**Instructions for the task**
Read the data, and whenever a line holds the word "purple", report that line.

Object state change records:
───
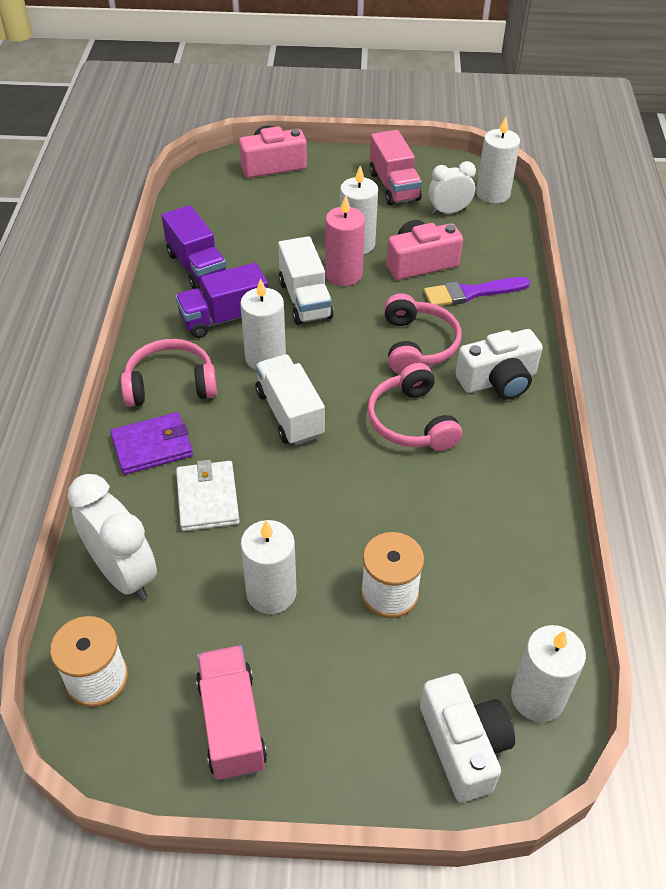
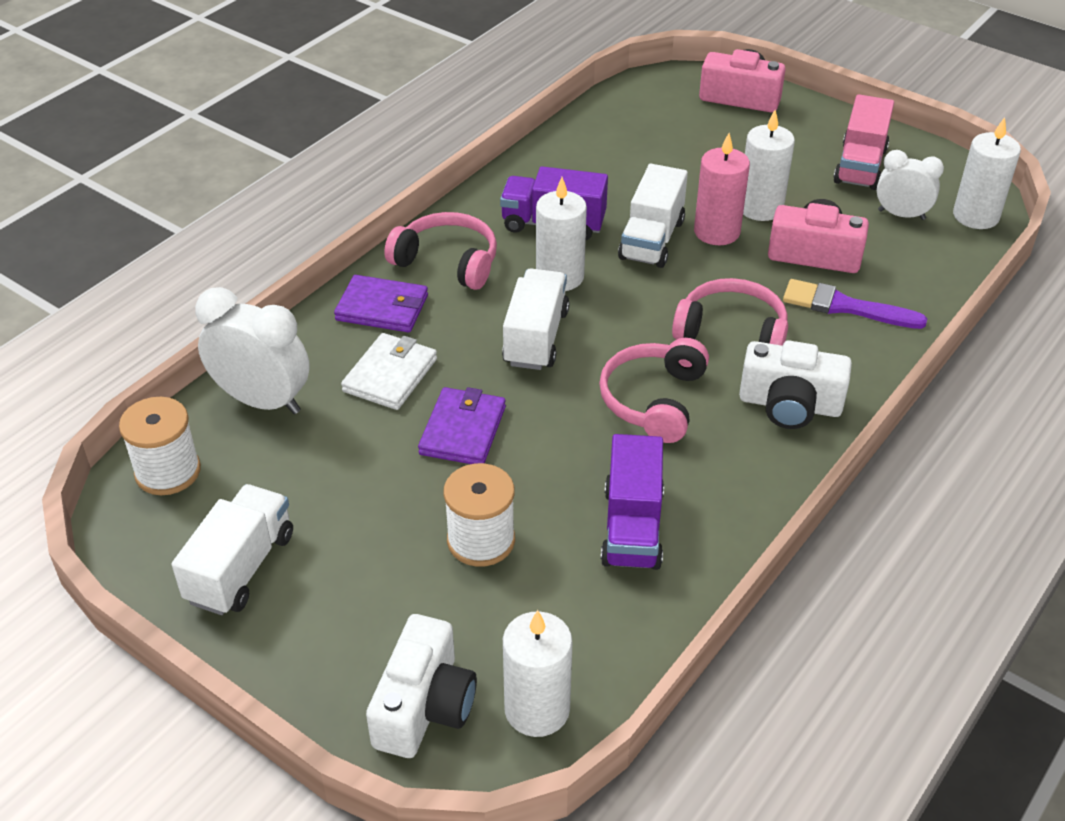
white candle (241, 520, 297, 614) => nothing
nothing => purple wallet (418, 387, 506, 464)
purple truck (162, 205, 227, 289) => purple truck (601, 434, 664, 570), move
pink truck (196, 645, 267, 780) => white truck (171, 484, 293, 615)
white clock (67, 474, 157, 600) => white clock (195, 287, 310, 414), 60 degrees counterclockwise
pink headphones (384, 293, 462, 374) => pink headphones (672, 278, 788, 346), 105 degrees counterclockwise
───
**Completed task**
nothing => purple wallet (418, 387, 506, 464)
purple truck (162, 205, 227, 289) => purple truck (601, 434, 664, 570), move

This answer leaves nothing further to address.